**STUDY MATERIAL**

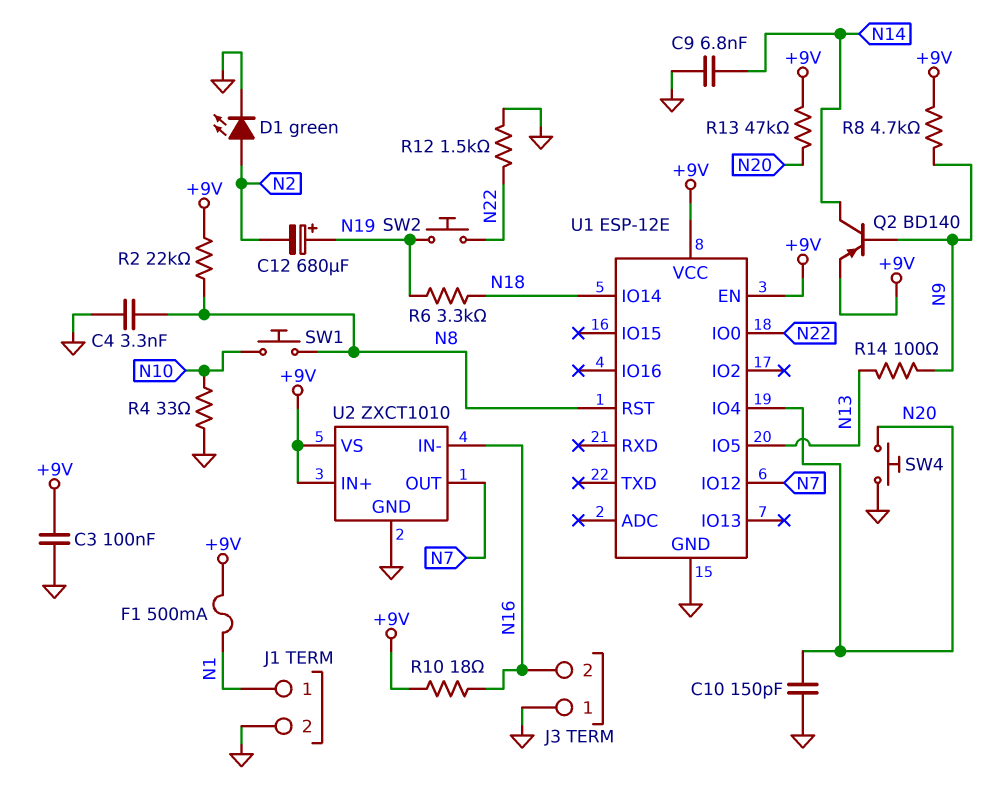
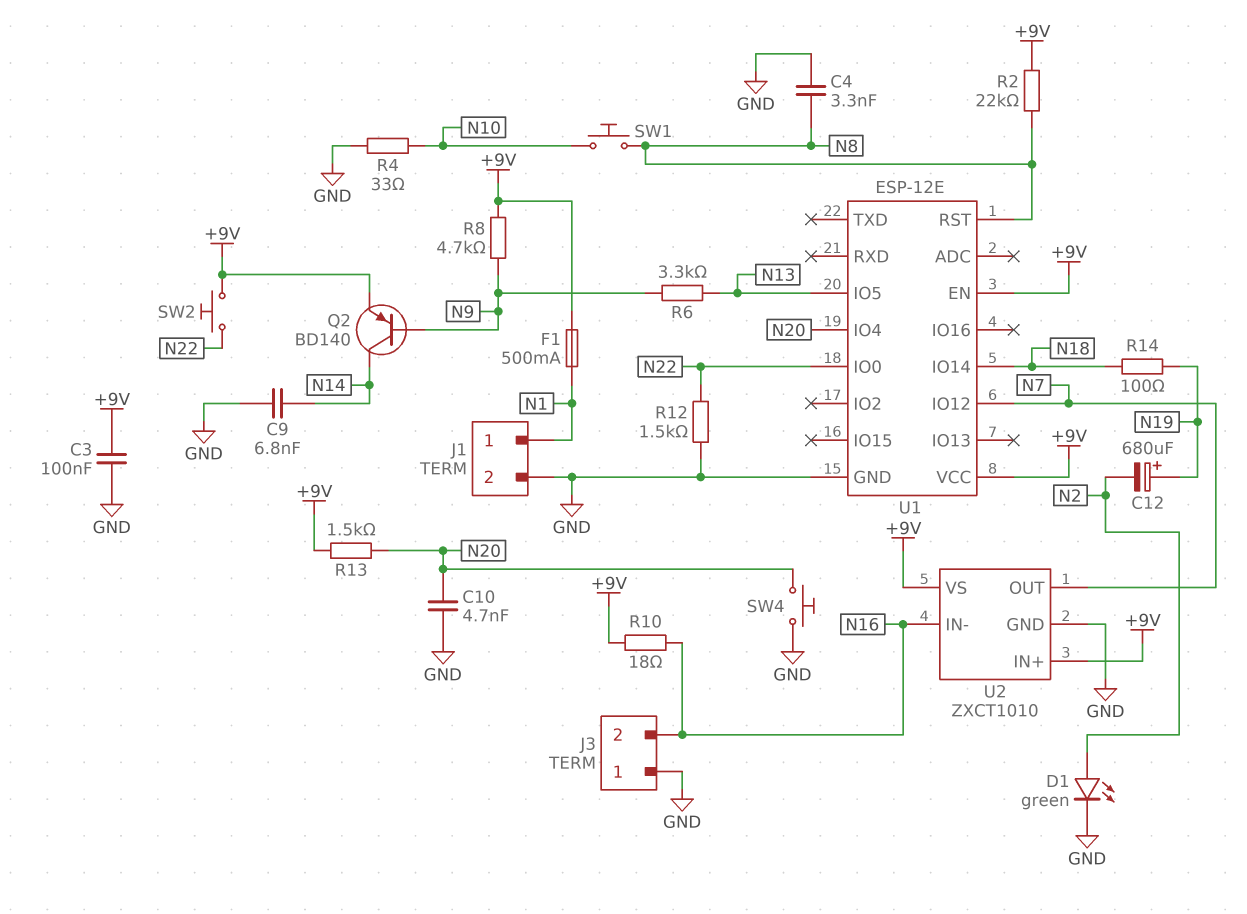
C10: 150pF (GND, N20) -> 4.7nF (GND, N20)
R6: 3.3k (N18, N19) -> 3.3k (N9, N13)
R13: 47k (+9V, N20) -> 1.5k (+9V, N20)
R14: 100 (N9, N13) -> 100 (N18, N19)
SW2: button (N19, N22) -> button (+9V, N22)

**TASK OBJECTIVE**
Please repeat all of the data exactly, excluding images.

**RESPONSE TO THE EXERCISE**
C10: 150pF (GND, N20) -> 4.7nF (GND, N20)
R6: 3.3k (N18, N19) -> 3.3k (N9, N13)
R13: 47k (+9V, N20) -> 1.5k (+9V, N20)
R14: 100 (N9, N13) -> 100 (N18, N19)
SW2: button (N19, N22) -> button (+9V, N22)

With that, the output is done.